PROMPT:
Pictures stay out of the copy; set down each line of the listing below exactly.

DATA SHOWN:
════

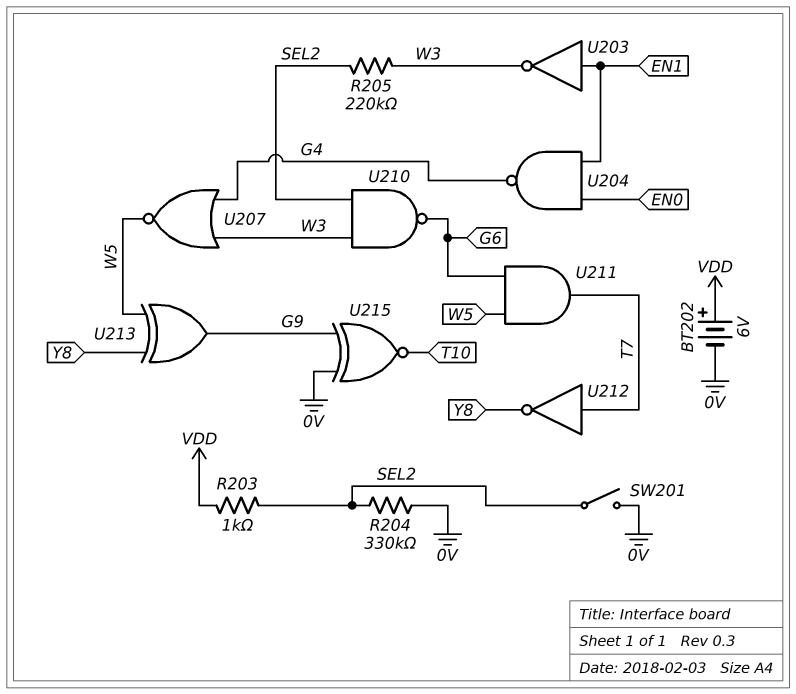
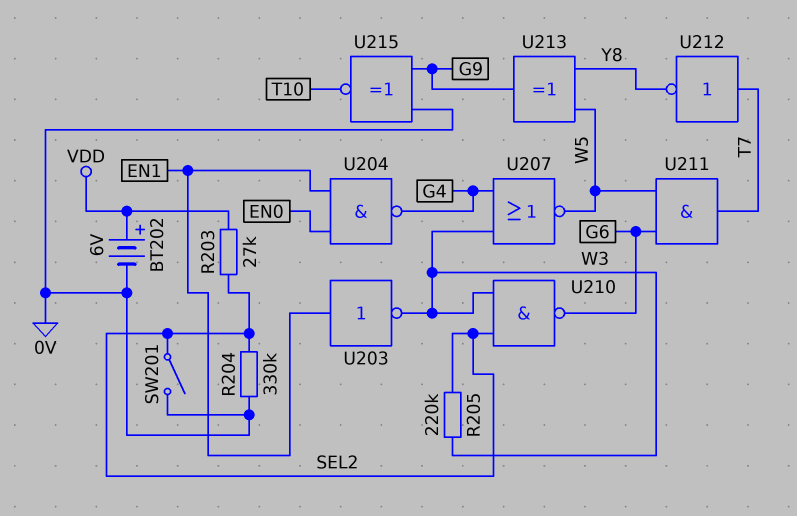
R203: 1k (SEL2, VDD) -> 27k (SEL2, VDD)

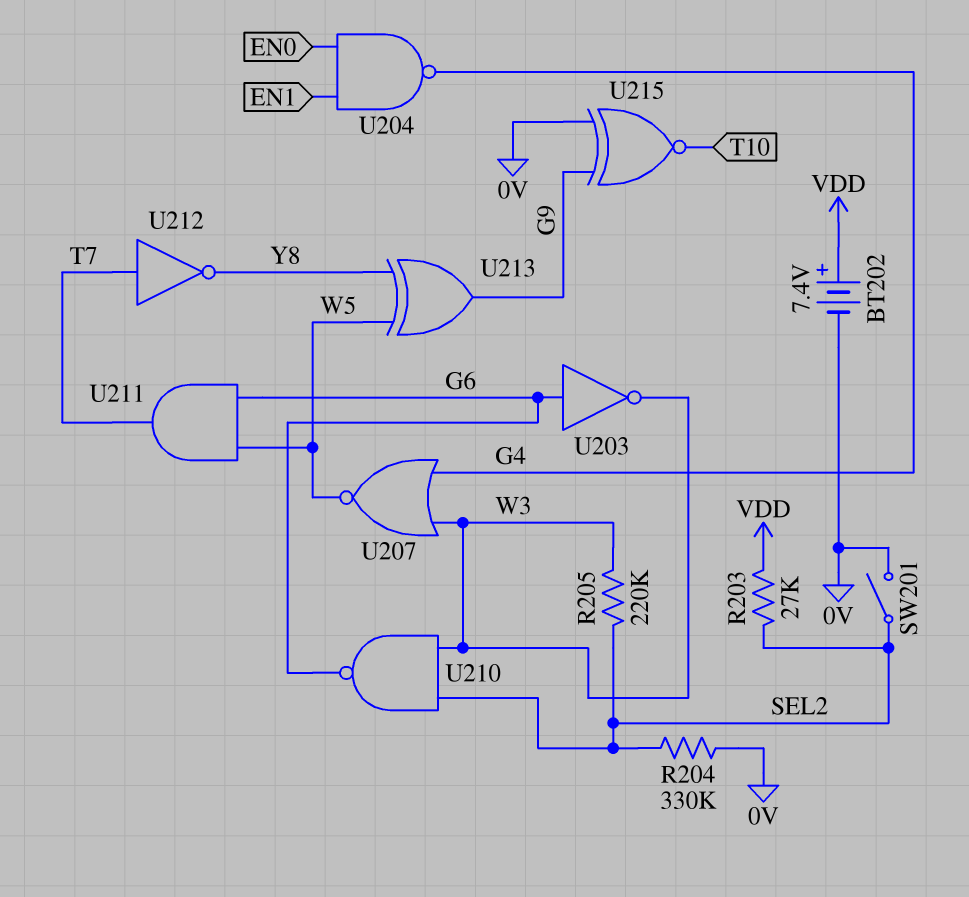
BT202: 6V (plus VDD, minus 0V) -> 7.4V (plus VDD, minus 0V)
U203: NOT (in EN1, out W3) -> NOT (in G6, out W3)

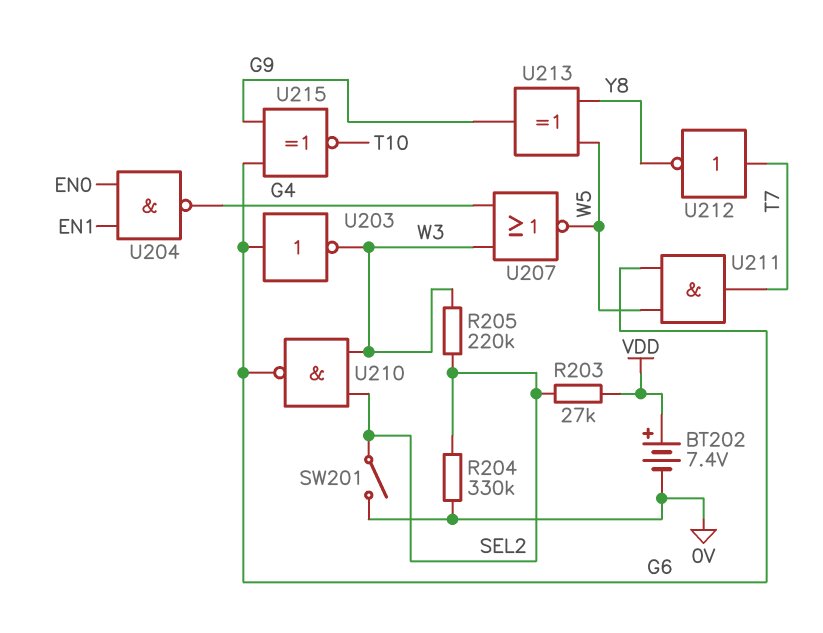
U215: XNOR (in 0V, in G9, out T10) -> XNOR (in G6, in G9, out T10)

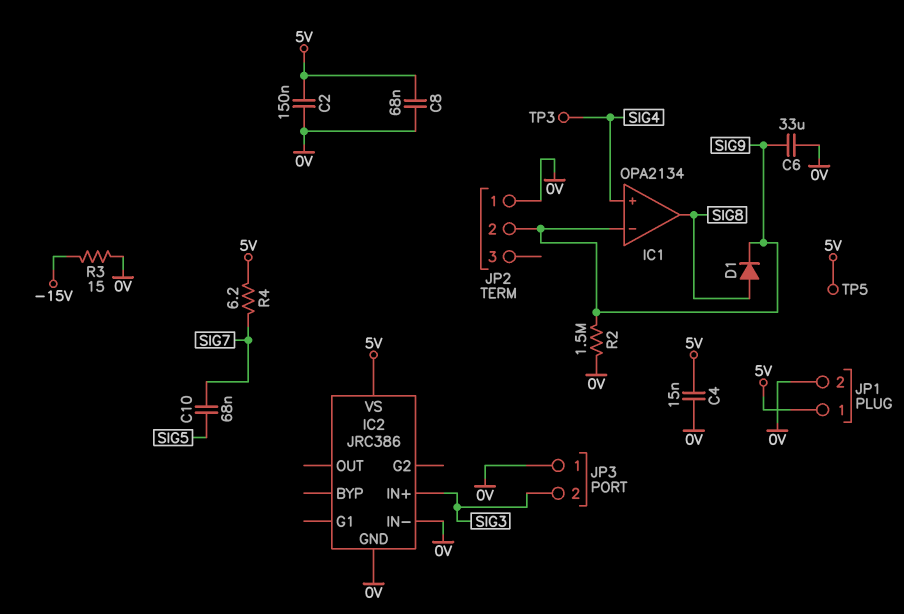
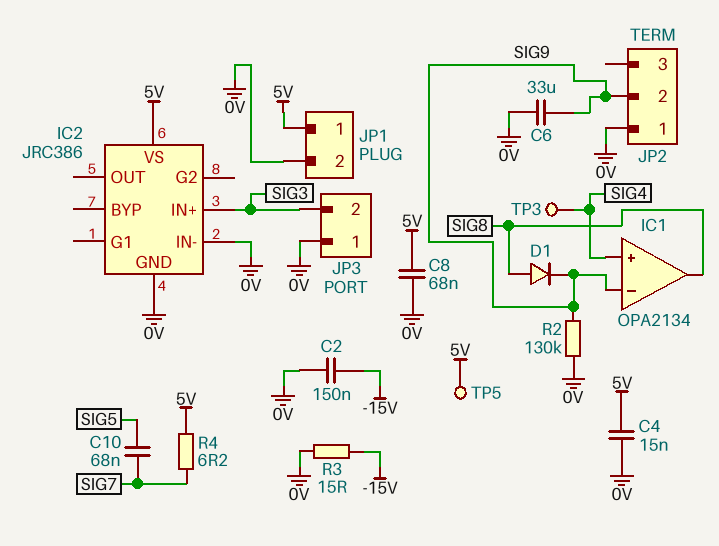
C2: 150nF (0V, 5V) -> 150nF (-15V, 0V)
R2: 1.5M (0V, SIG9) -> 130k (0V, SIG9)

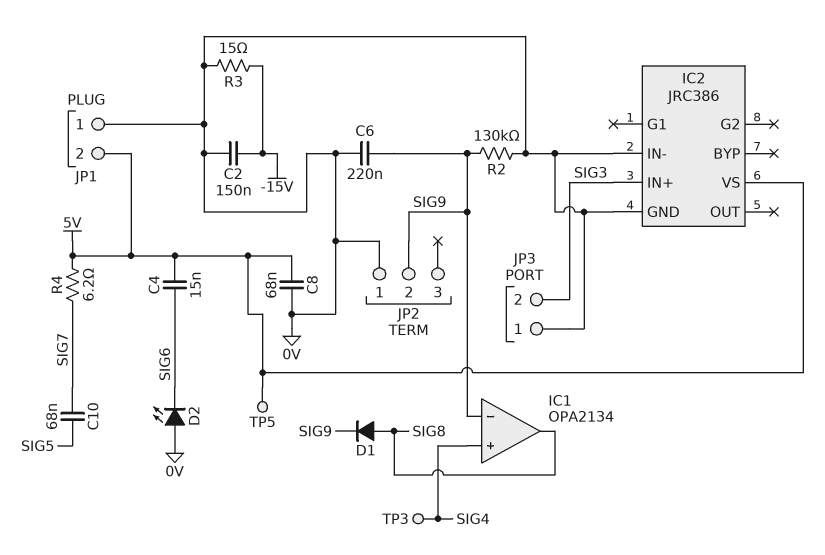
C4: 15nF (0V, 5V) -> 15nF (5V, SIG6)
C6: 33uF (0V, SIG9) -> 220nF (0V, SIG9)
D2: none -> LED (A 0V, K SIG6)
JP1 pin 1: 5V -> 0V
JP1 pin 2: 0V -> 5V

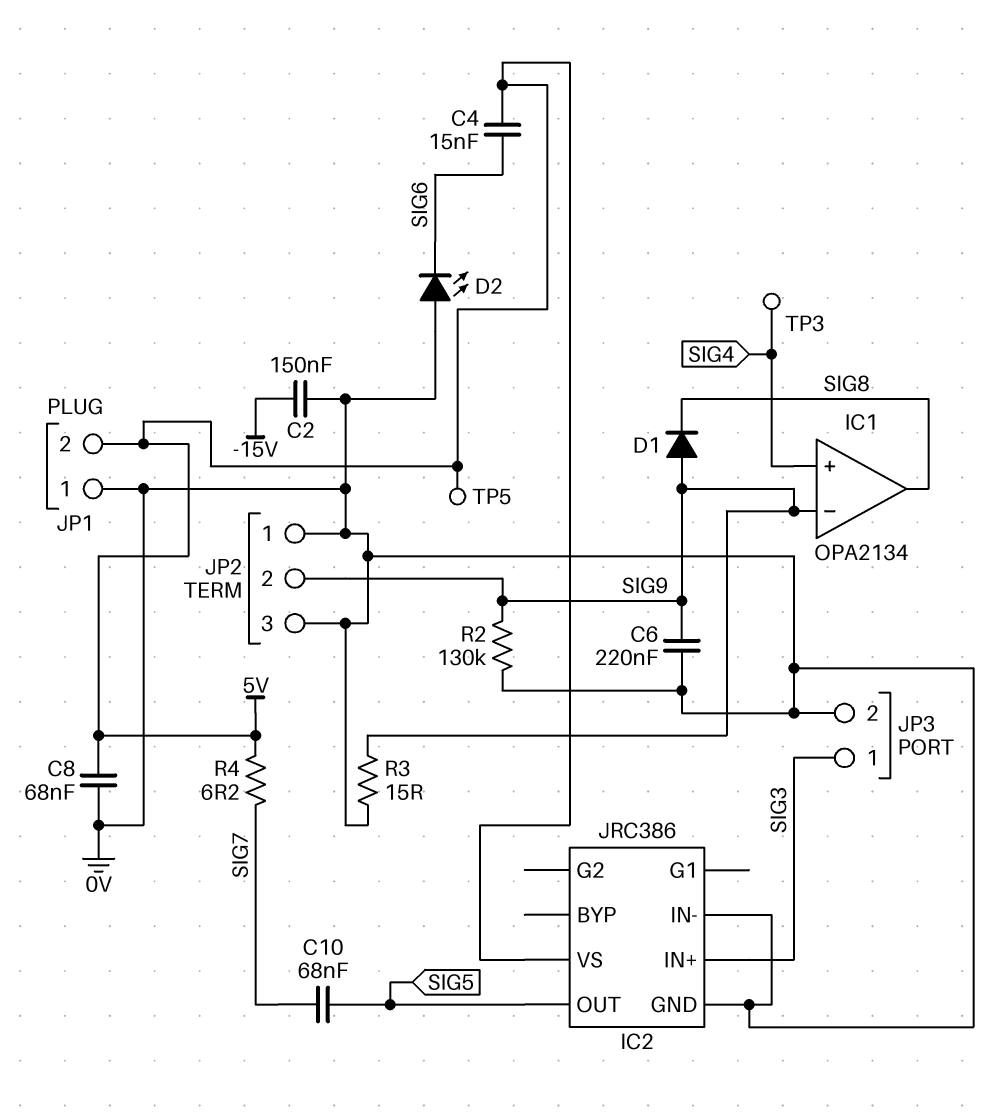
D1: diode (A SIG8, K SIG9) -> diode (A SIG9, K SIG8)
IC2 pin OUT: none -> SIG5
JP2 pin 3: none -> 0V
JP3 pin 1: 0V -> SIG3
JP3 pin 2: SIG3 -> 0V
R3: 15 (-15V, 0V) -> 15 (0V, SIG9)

════

EXERCISE RESULT:
R203: 1k (SEL2, VDD) -> 27k (SEL2, VDD)

BT202: 6V (plus VDD, minus 0V) -> 7.4V (plus VDD, minus 0V)
U203: NOT (in EN1, out W3) -> NOT (in G6, out W3)

U215: XNOR (in 0V, in G9, out T10) -> XNOR (in G6, in G9, out T10)

C2: 150nF (0V, 5V) -> 150nF (-15V, 0V)
R2: 1.5M (0V, SIG9) -> 130k (0V, SIG9)

C4: 15nF (0V, 5V) -> 15nF (5V, SIG6)
C6: 33uF (0V, SIG9) -> 220nF (0V, SIG9)
D2: none -> LED (A 0V, K SIG6)
JP1 pin 1: 5V -> 0V
JP1 pin 2: 0V -> 5V

D1: diode (A SIG8, K SIG9) -> diode (A SIG9, K SIG8)
IC2 pin OUT: none -> SIG5
JP2 pin 3: none -> 0V
JP3 pin 1: 0V -> SIG3
JP3 pin 2: SIG3 -> 0V
R3: 15 (-15V, 0V) -> 15 (0V, SIG9)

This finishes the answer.